[start TASK DATA]
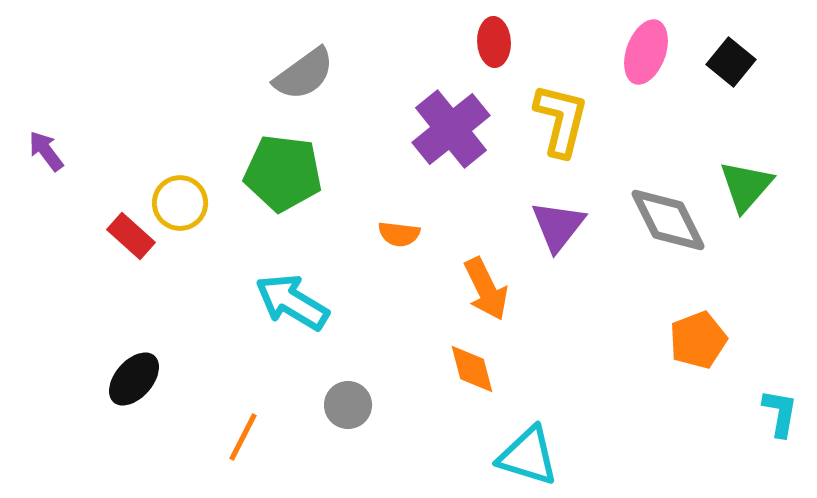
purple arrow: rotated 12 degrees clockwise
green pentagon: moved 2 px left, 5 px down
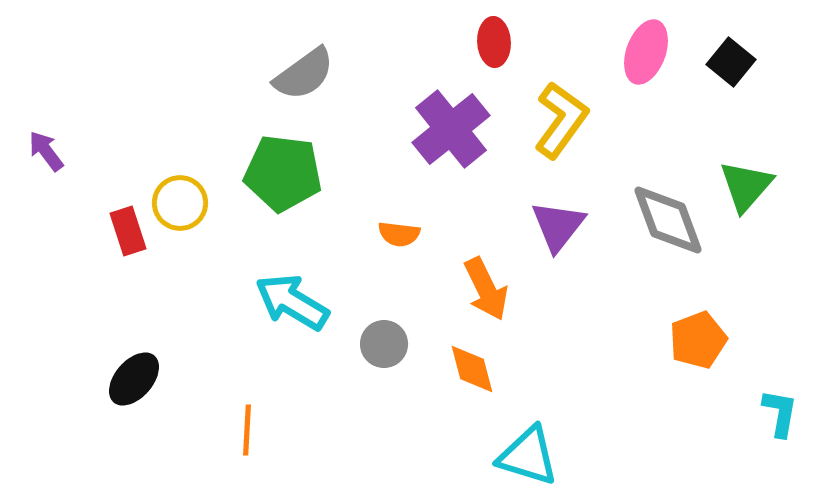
yellow L-shape: rotated 22 degrees clockwise
gray diamond: rotated 6 degrees clockwise
red rectangle: moved 3 px left, 5 px up; rotated 30 degrees clockwise
gray circle: moved 36 px right, 61 px up
orange line: moved 4 px right, 7 px up; rotated 24 degrees counterclockwise
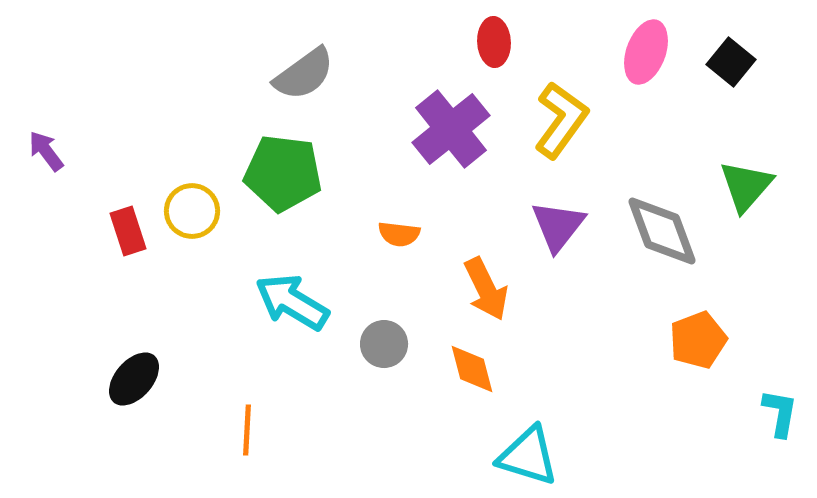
yellow circle: moved 12 px right, 8 px down
gray diamond: moved 6 px left, 11 px down
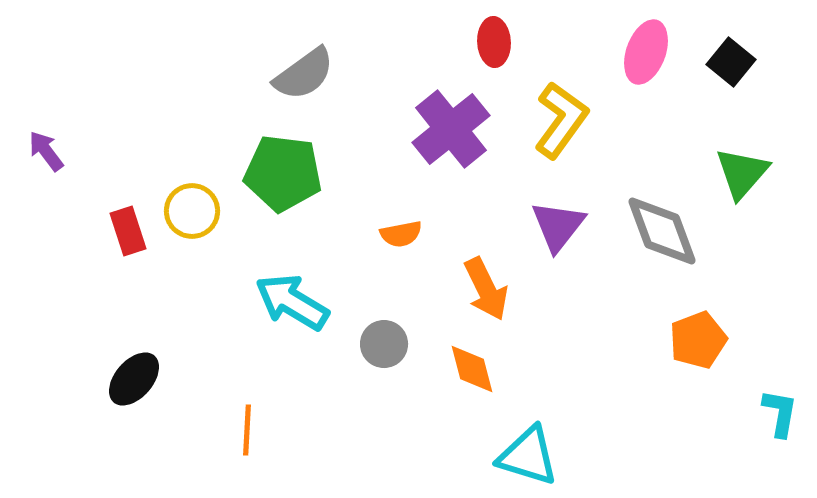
green triangle: moved 4 px left, 13 px up
orange semicircle: moved 2 px right; rotated 18 degrees counterclockwise
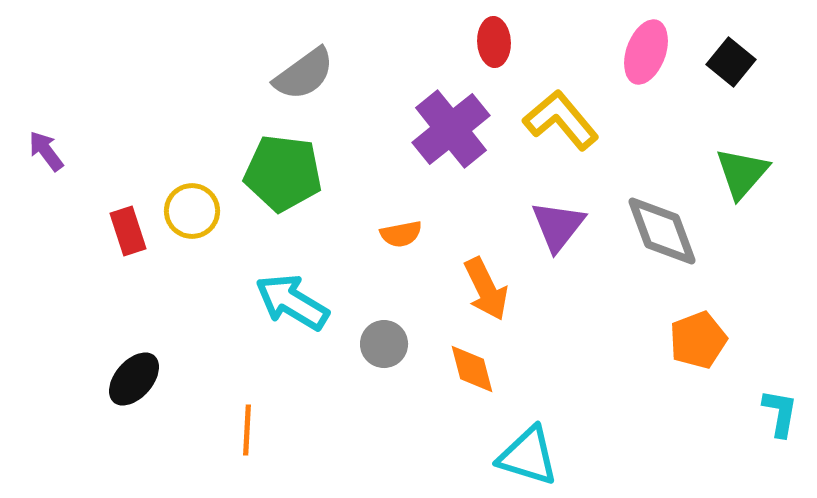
[end TASK DATA]
> _EXERCISE DESCRIPTION_
Turn the lines above into a numbered list, skipping any blank lines and leaving out the picture markers.

> _OUTPUT OF THE TASK_
1. purple arrow: rotated 12 degrees clockwise
2. green pentagon: moved 2 px left, 5 px down
3. yellow L-shape: rotated 22 degrees clockwise
4. gray diamond: rotated 6 degrees clockwise
5. red rectangle: moved 3 px left, 5 px up; rotated 30 degrees clockwise
6. gray circle: moved 36 px right, 61 px up
7. orange line: moved 4 px right, 7 px up; rotated 24 degrees counterclockwise
8. yellow circle: moved 12 px right, 8 px down
9. gray diamond: moved 6 px left, 11 px down
10. green triangle: moved 4 px left, 13 px up
11. orange semicircle: moved 2 px right; rotated 18 degrees counterclockwise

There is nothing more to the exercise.